WHAT IS EXPECTED: Exclude the pictures and repeat all of the data exactly.

DATA BLOCK:
==========

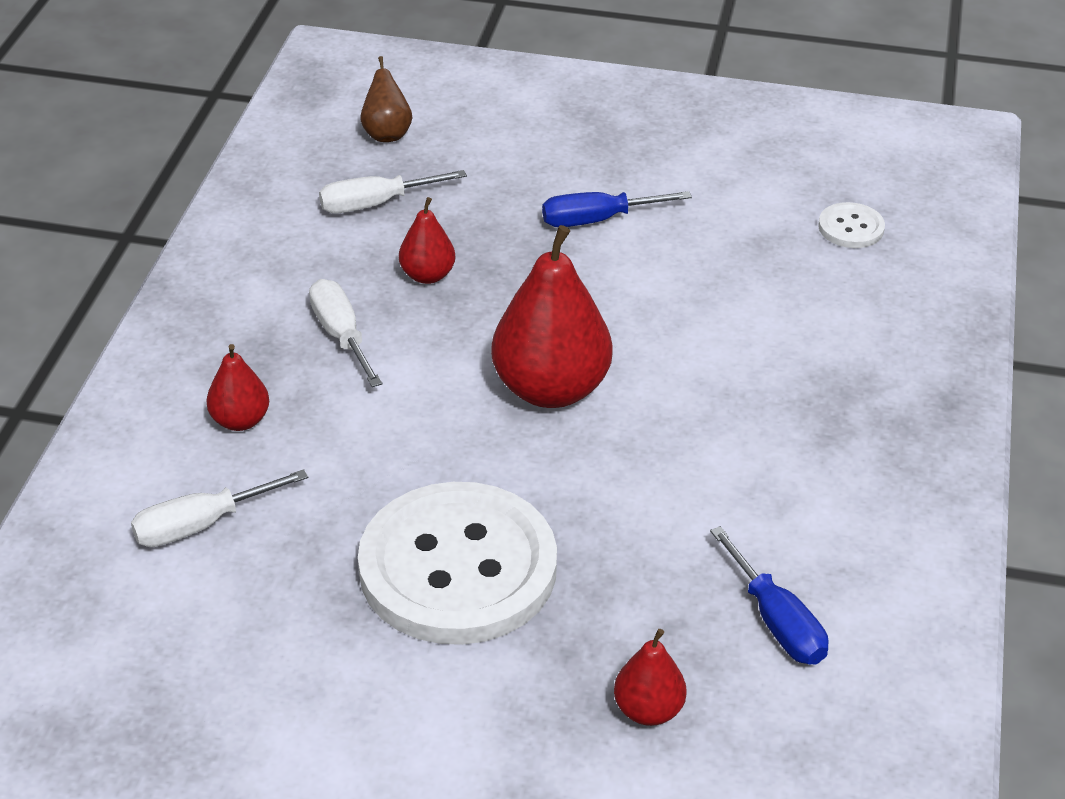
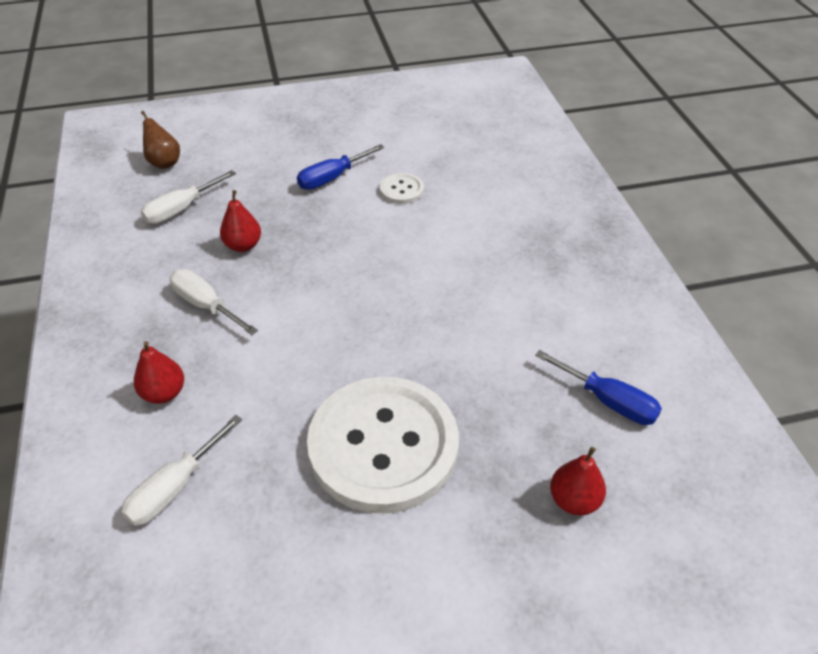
camera: 25 degrees left, 5 degrees up
(551, 389) = (369, 295): red pear -> none
(851, 228) = (482, 140): white button -> white button (401, 190)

==========

RESPONSE TO THIS EXERCISE:
camera: 25 degrees left, 5 degrees up
(551, 389) = (369, 295): red pear -> none
(851, 228) = (482, 140): white button -> white button (401, 190)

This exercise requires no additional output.